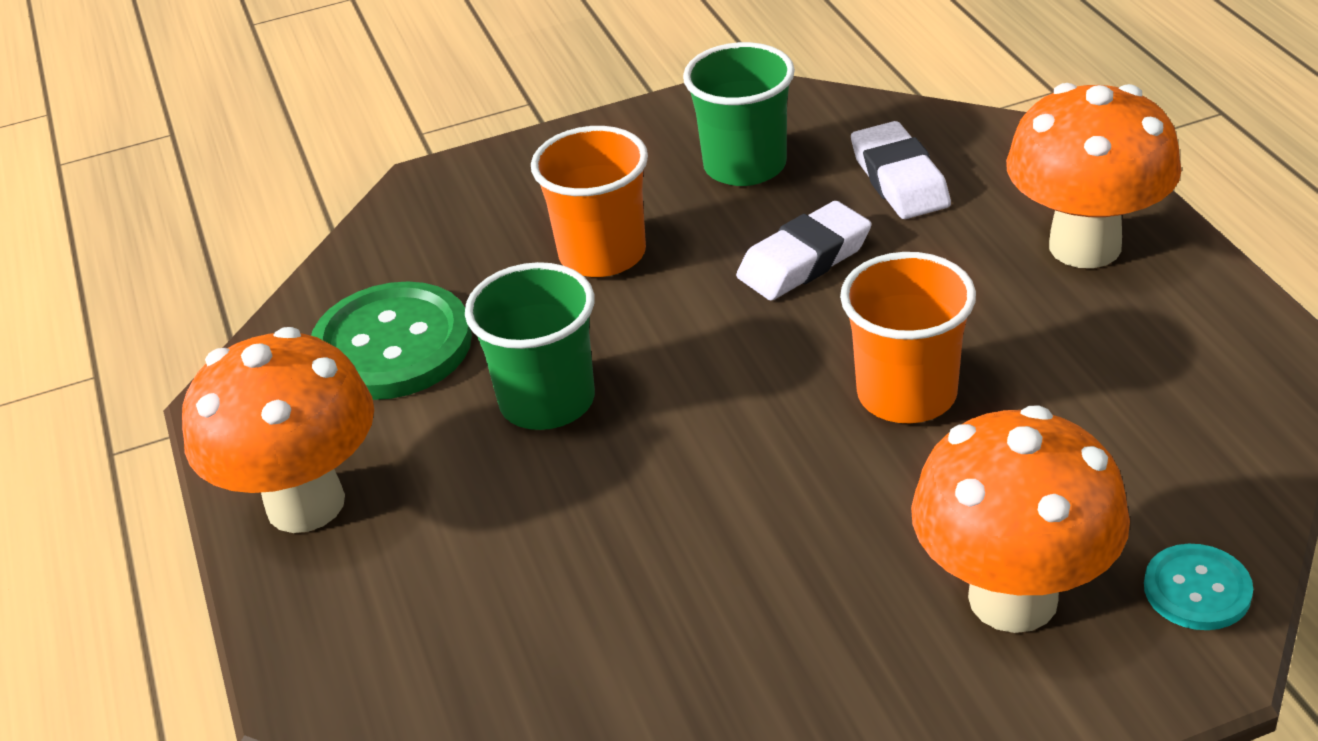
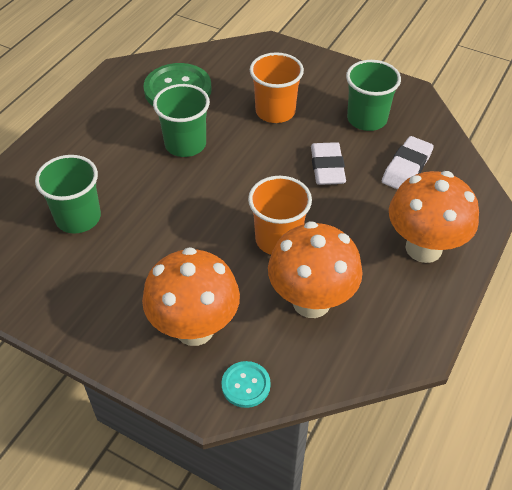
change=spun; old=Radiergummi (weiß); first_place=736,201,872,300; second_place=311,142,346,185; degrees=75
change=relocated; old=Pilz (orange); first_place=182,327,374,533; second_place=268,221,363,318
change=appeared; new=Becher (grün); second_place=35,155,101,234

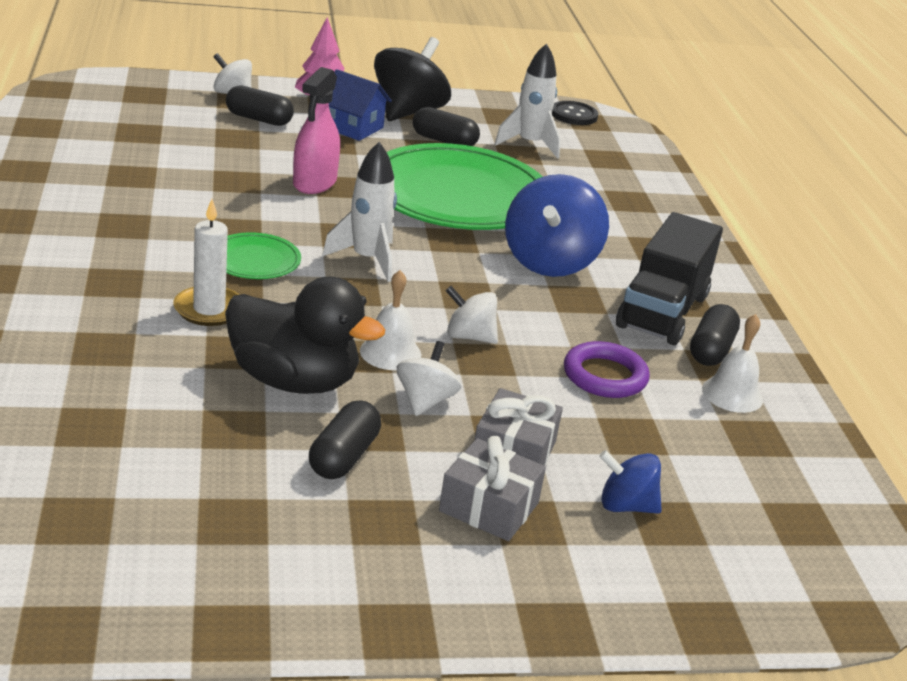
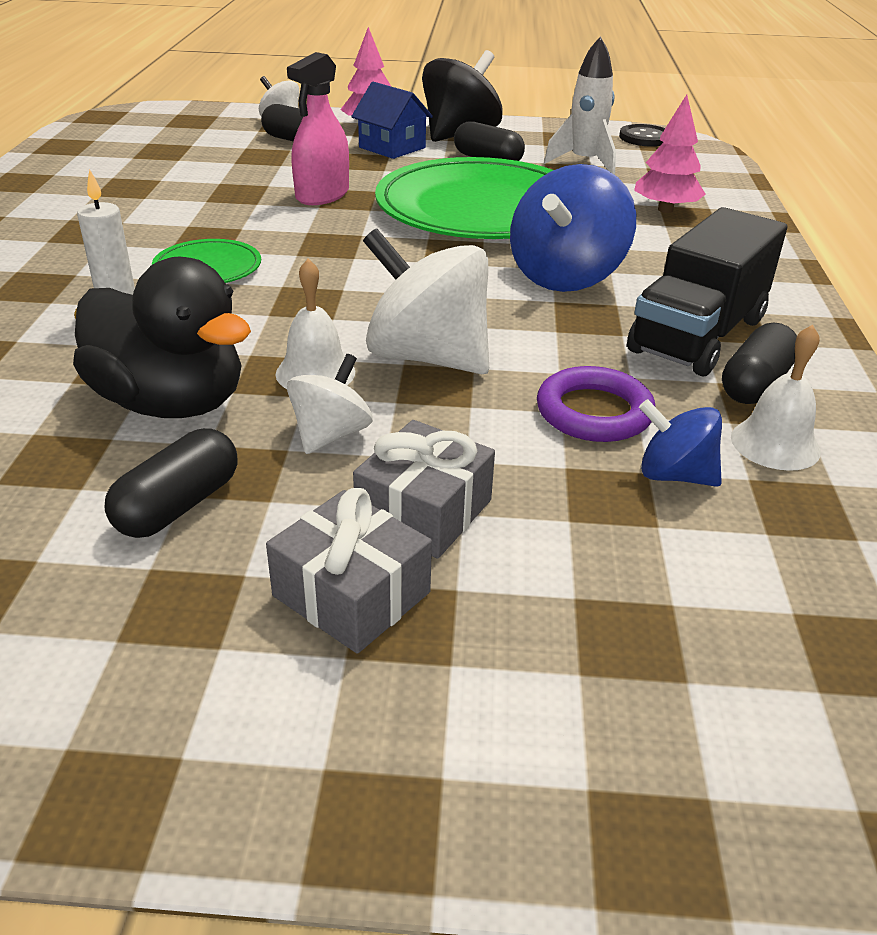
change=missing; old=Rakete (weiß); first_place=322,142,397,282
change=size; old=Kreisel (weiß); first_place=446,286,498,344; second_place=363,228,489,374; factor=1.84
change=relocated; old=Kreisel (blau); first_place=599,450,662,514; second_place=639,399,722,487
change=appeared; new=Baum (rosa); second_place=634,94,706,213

### WHAT TO WORK ON:
Could you repeat exactly the lines from the first one of the records above through the line containing "change=relocated; old=Pilz (orange);", leaving out any pictures?

### SOLVED EXERCISE:
change=spun; old=Radiergummi (weiß); first_place=736,201,872,300; second_place=311,142,346,185; degrees=75
change=relocated; old=Pilz (orange); first_place=182,327,374,533; second_place=268,221,363,318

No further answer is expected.